Task input Block Start
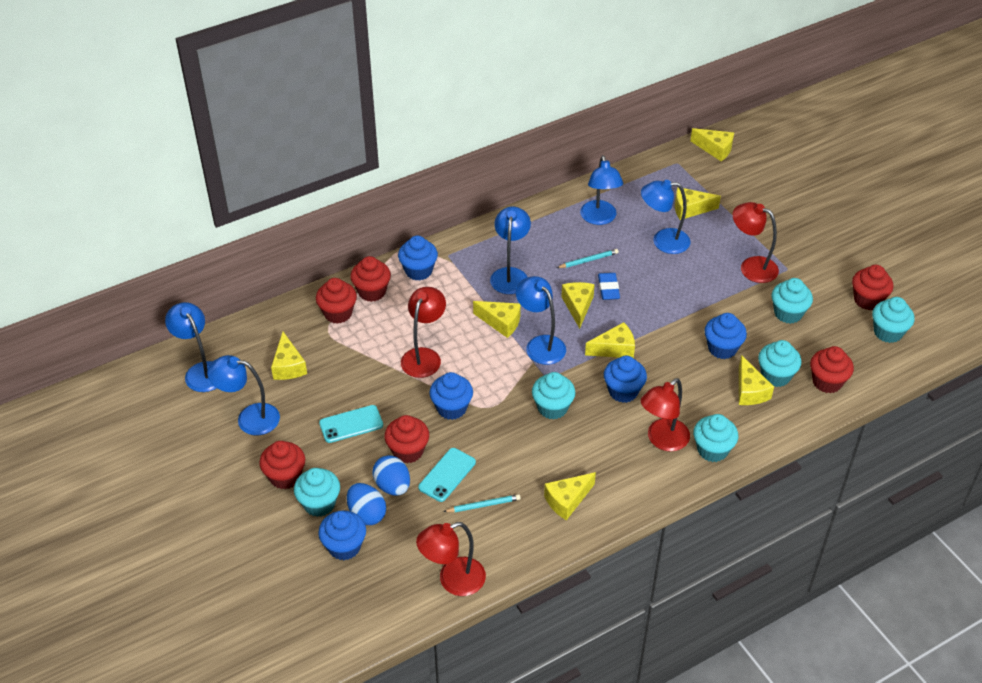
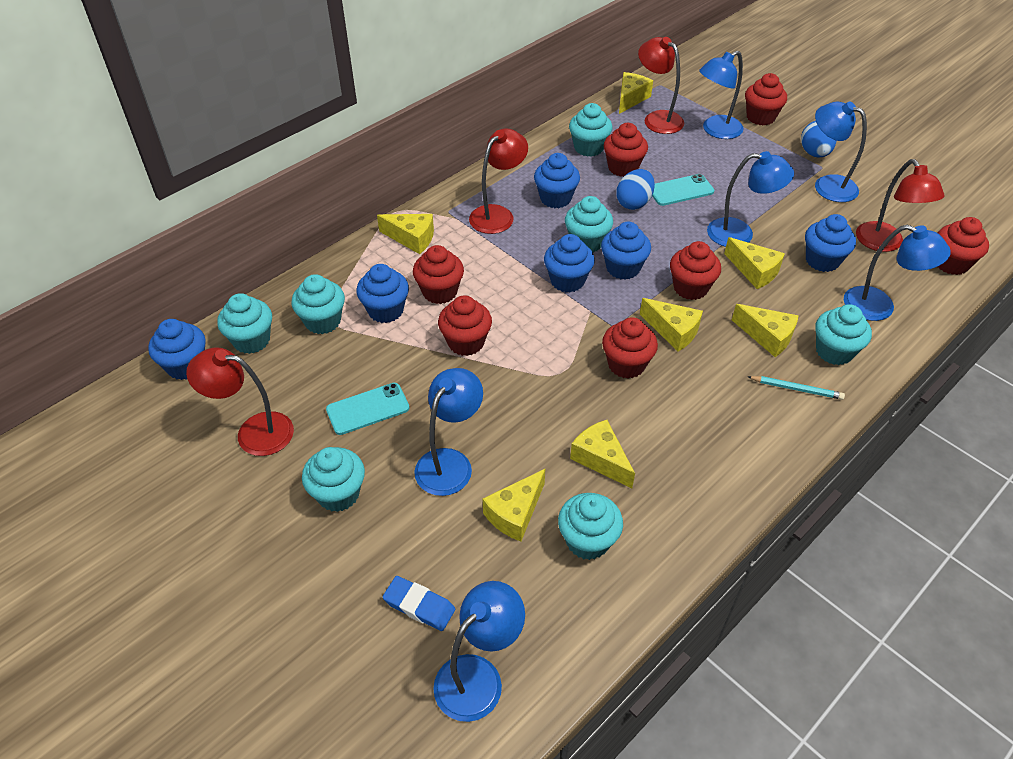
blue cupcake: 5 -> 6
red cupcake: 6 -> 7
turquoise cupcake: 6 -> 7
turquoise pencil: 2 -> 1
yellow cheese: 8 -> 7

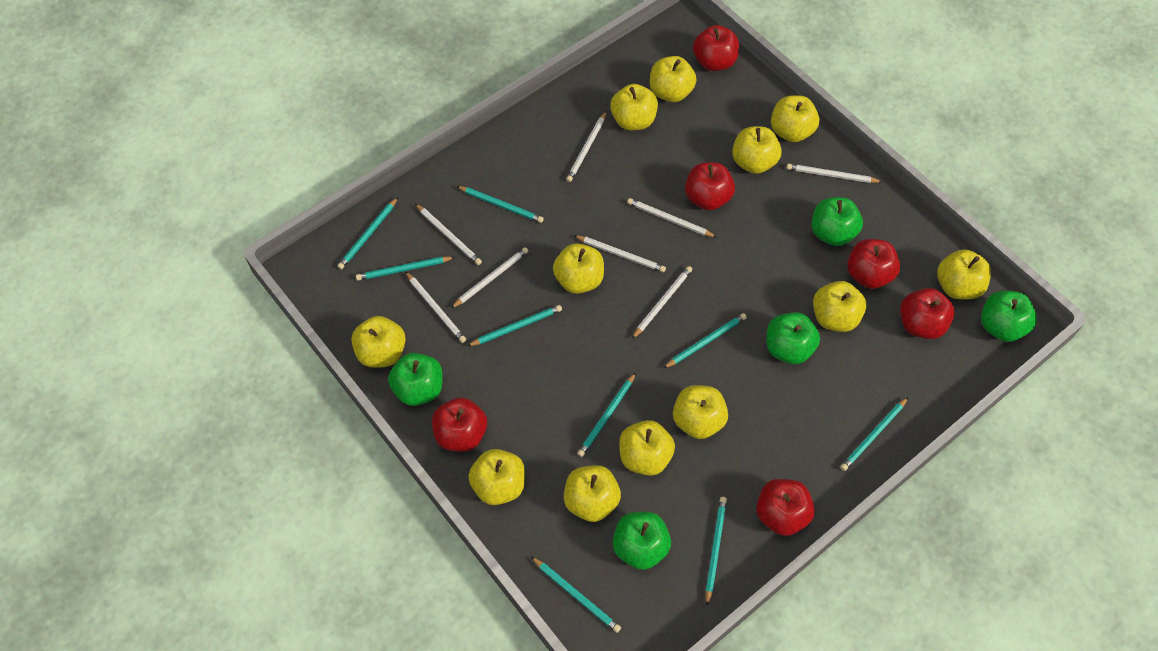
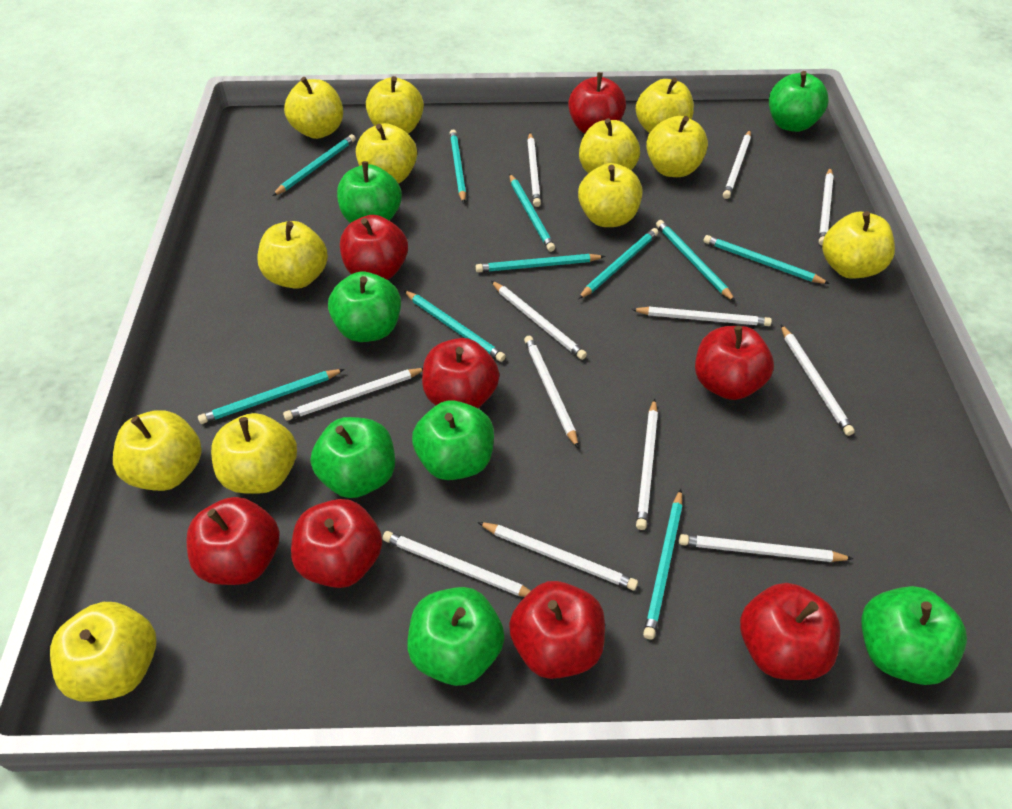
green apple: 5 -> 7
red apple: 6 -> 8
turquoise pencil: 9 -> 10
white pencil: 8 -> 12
Task input Block End
* _The problem_: Set down every entry word for word, but omit the pictures.

* _Expected answer_:
blue cupcake: 5 -> 6
red cupcake: 6 -> 7
turquoise cupcake: 6 -> 7
turquoise pencil: 2 -> 1
yellow cheese: 8 -> 7

green apple: 5 -> 7
red apple: 6 -> 8
turquoise pencil: 9 -> 10
white pencil: 8 -> 12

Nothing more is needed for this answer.